**EXERCISE MATERIAL**
|---|

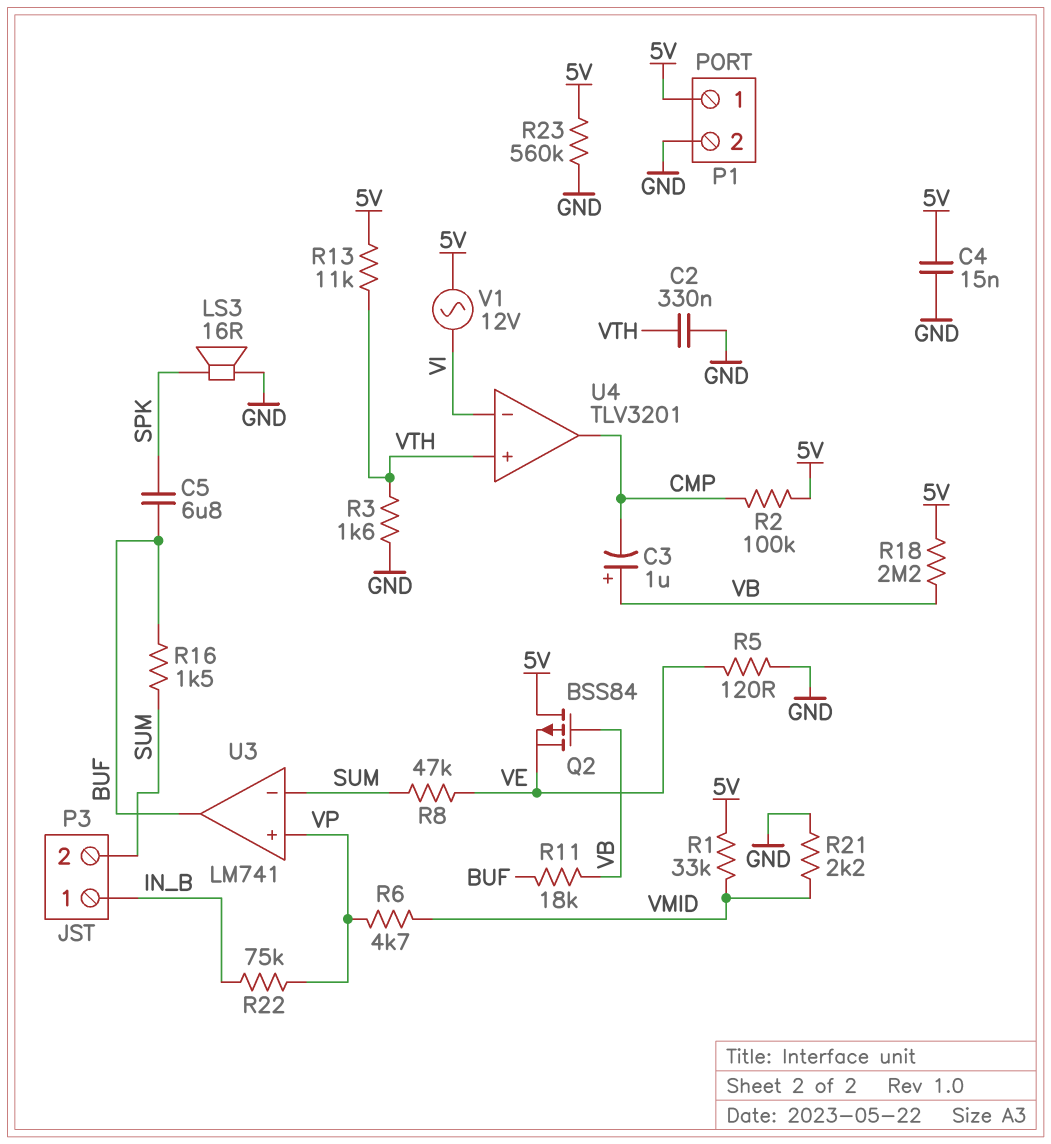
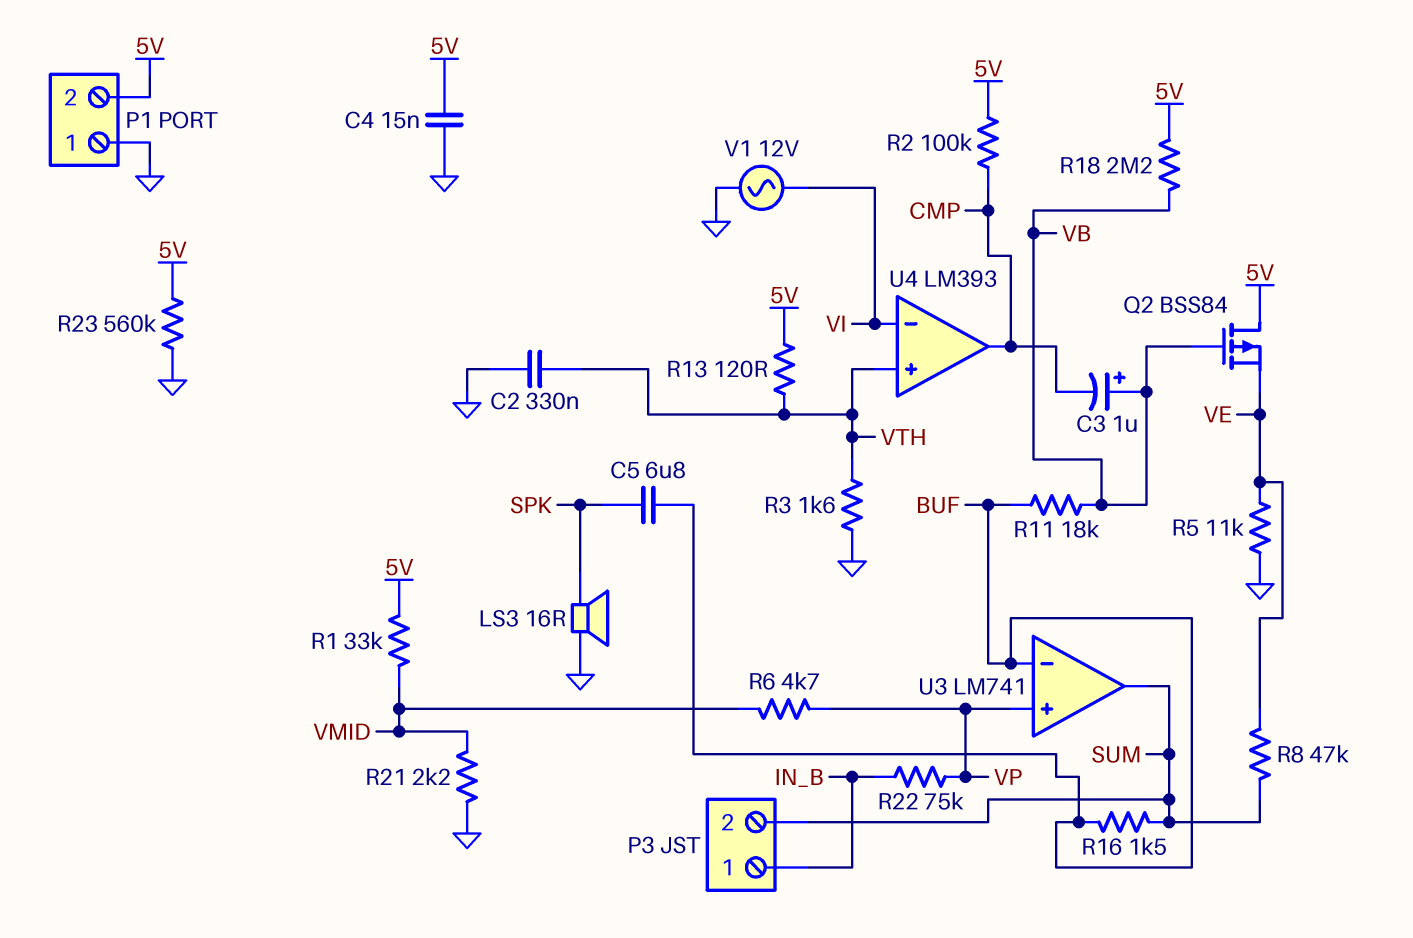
P1 pin 1: 5V -> GND
P1 pin 2: GND -> 5V
R5: 120 (GND, VE) -> 11k (GND, VE)
R13: 11k (5V, VTH) -> 120 (5V, VTH)
U3 pin in-: SUM -> BUF
U3 pin out: BUF -> SUM
U4: TLV3201 -> LM393
V1: AC 12V (5V, VI) -> AC 12V (GND, VI)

|---|

**DIRECTIONS FOR THIS TASK**
Write the listing above out again exactly, dropping each image.

**RESULT OF THE EXERCISE**
P1 pin 1: 5V -> GND
P1 pin 2: GND -> 5V
R5: 120 (GND, VE) -> 11k (GND, VE)
R13: 11k (5V, VTH) -> 120 (5V, VTH)
U3 pin in-: SUM -> BUF
U3 pin out: BUF -> SUM
U4: TLV3201 -> LM393
V1: AC 12V (5V, VI) -> AC 12V (GND, VI)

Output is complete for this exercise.